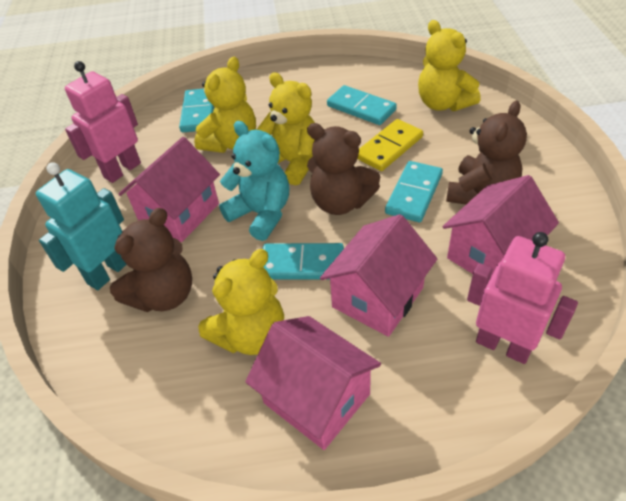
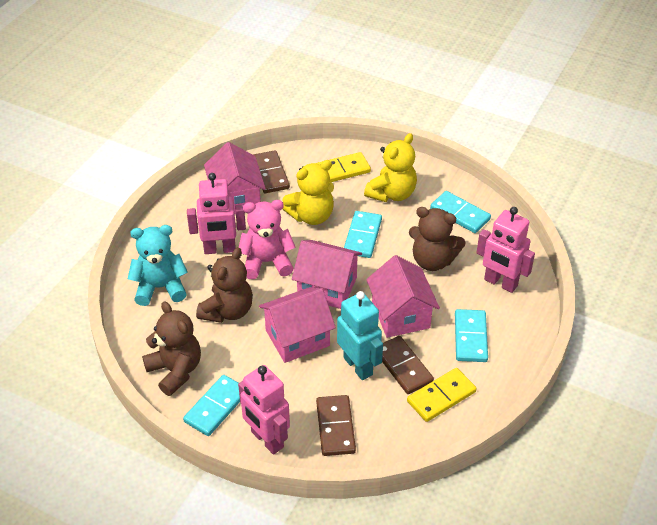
brown domino: 0 -> 3
pink robot: 2 -> 3
pink teddy bear: 0 -> 1
yellow domino: 1 -> 2
yellow teddy bear: 4 -> 2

★ ★ ★ ★ ★

* EXERCISE INSTRUCTIONS
Only a word-for-word repetition of the lines from the one containing "pink robot: 2 -> 3" to the final line of the data above counts as the answer.

* TASK ANSWER
pink robot: 2 -> 3
pink teddy bear: 0 -> 1
yellow domino: 1 -> 2
yellow teddy bear: 4 -> 2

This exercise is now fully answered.